■ Source data ■
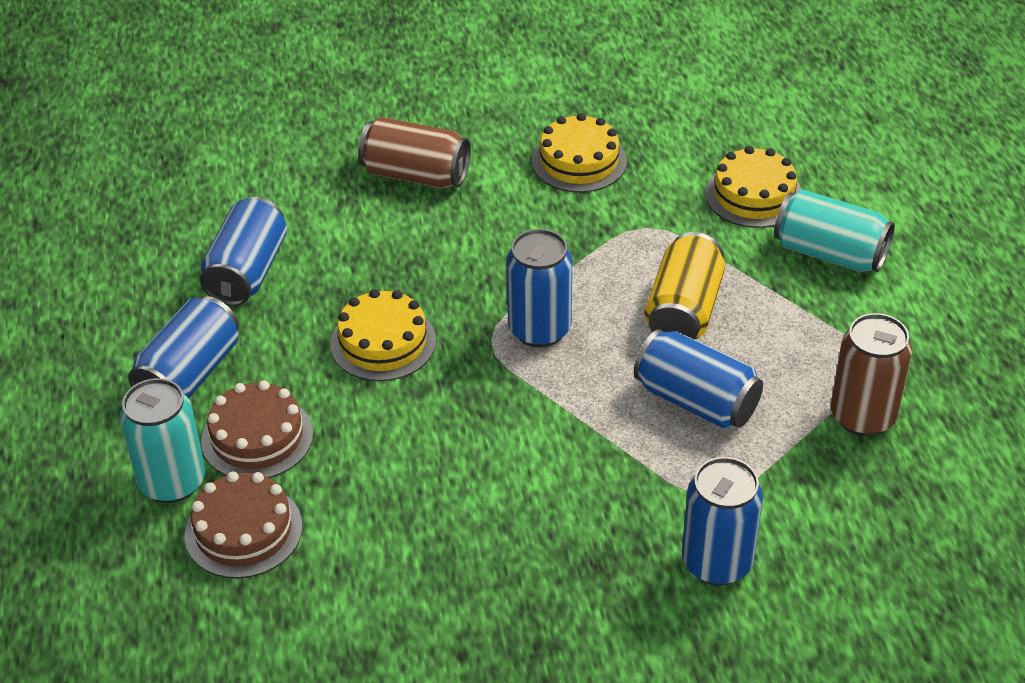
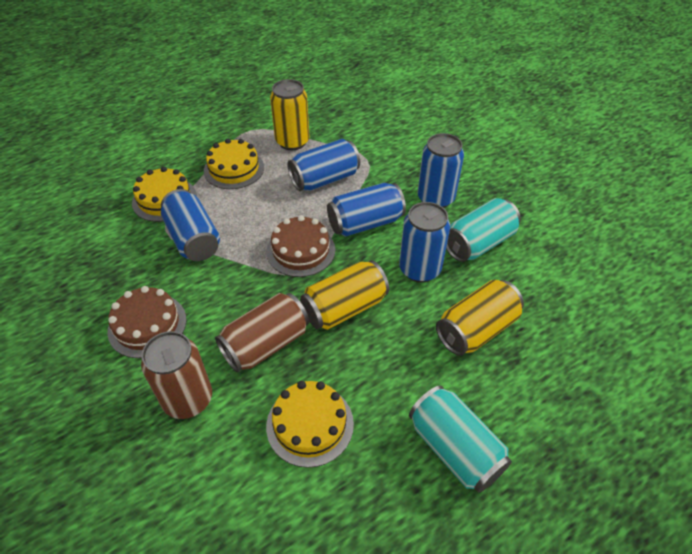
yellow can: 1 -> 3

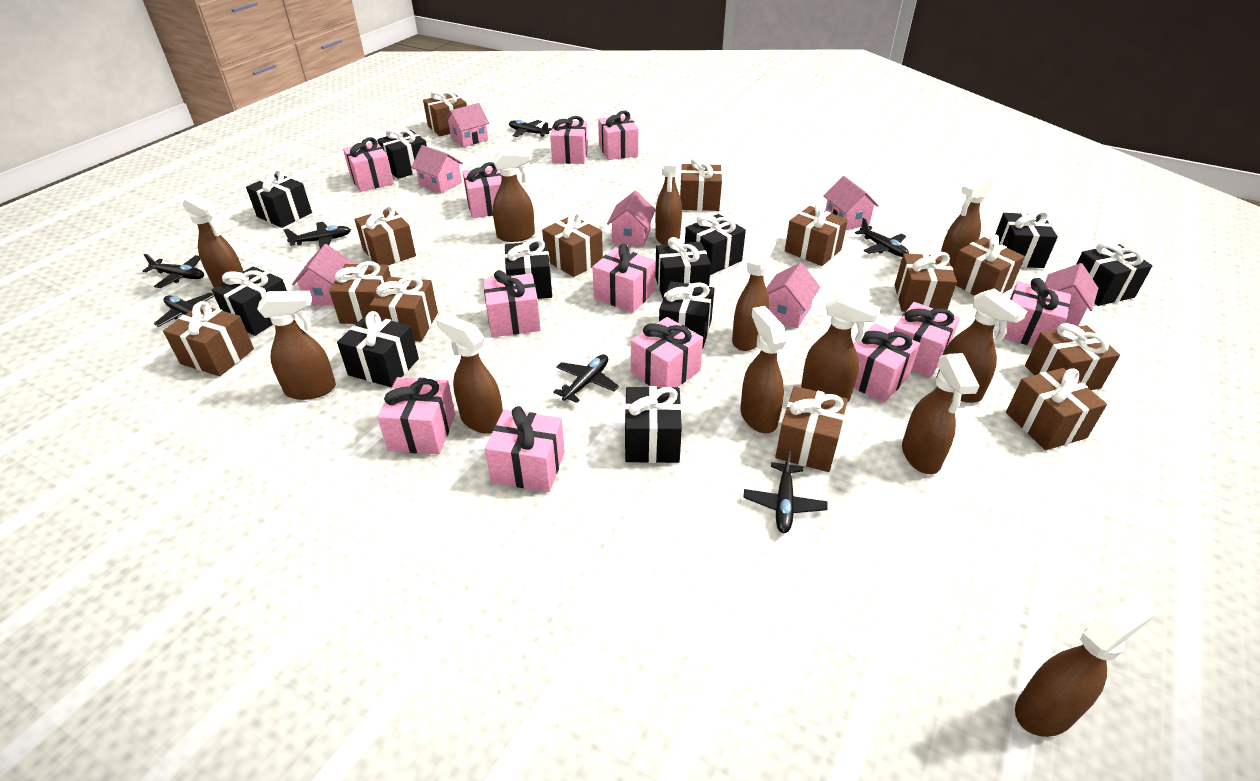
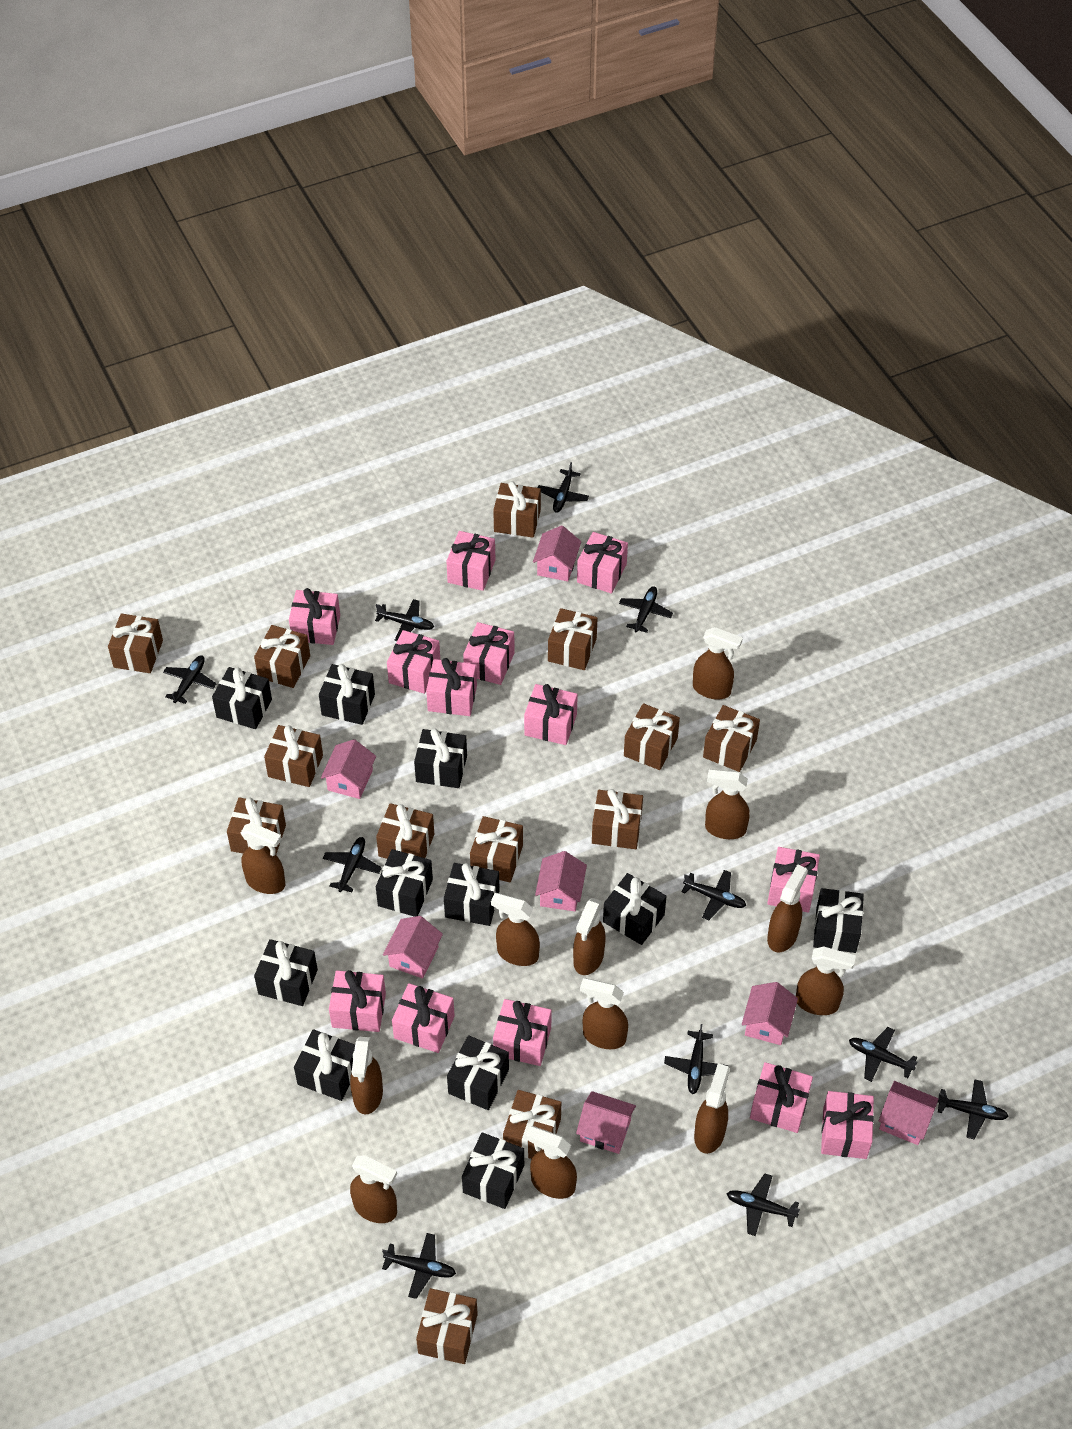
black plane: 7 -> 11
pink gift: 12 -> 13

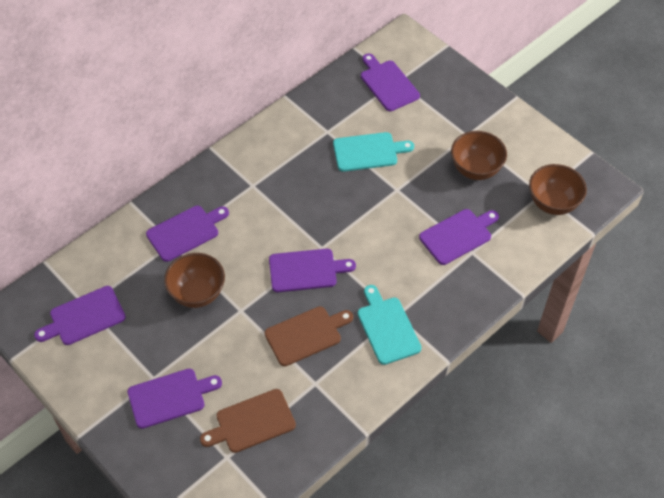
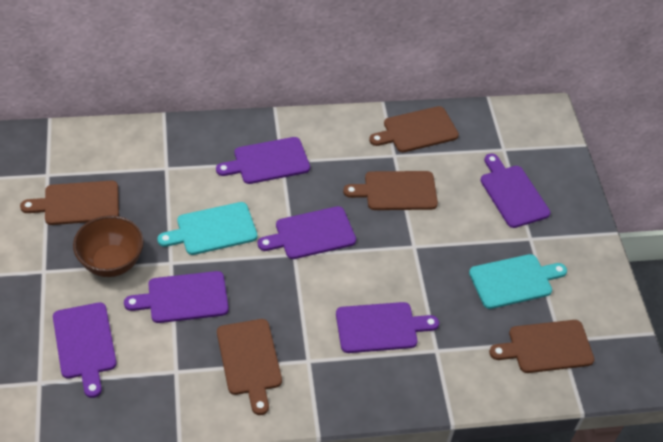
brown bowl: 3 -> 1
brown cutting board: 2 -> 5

--

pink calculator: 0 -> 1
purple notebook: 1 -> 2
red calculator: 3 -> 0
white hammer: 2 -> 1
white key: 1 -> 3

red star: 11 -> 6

* * *

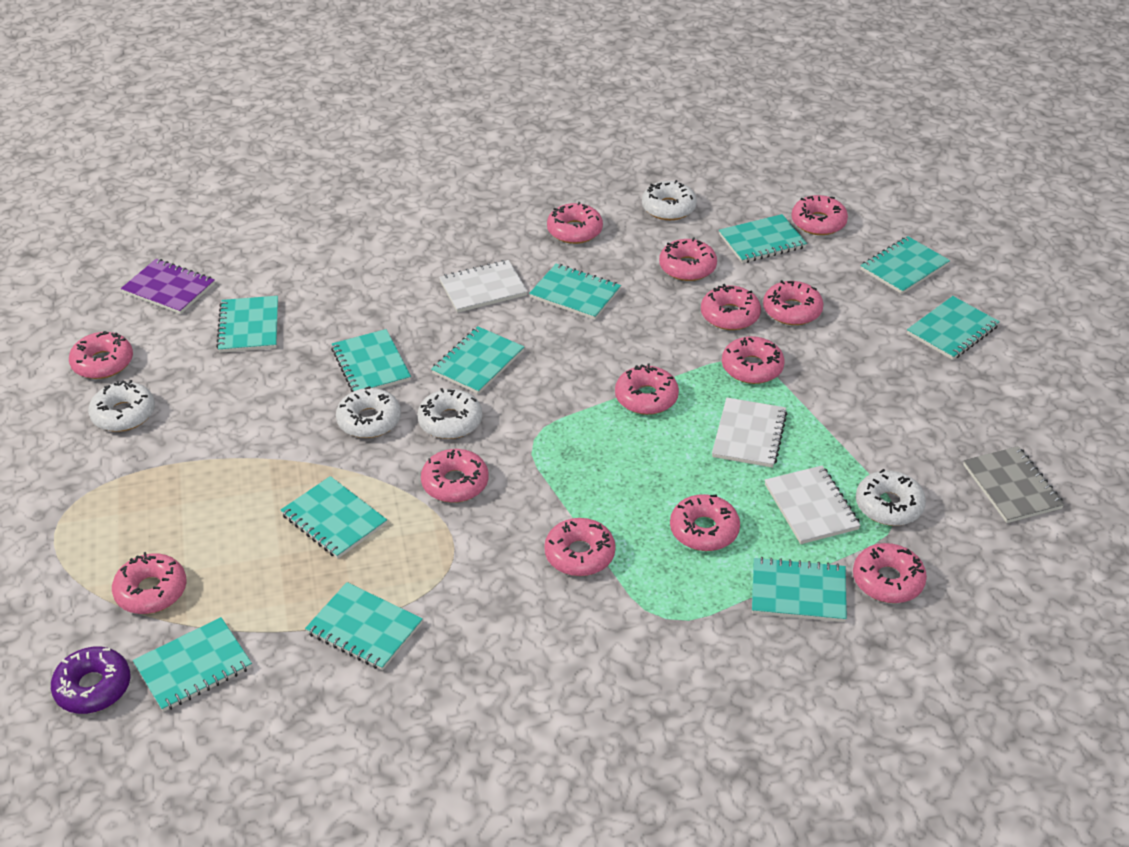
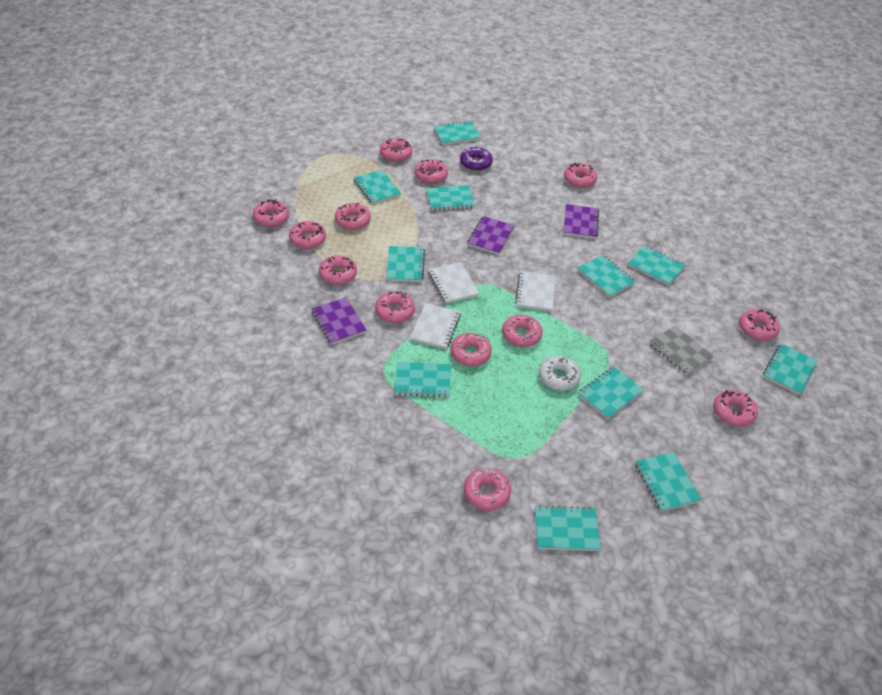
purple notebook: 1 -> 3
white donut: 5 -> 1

■ Required action ■
Whenever a line of the records above contains the word "notebook", it counts toward the total; give that total alone.

■ Solution to this problem ■
2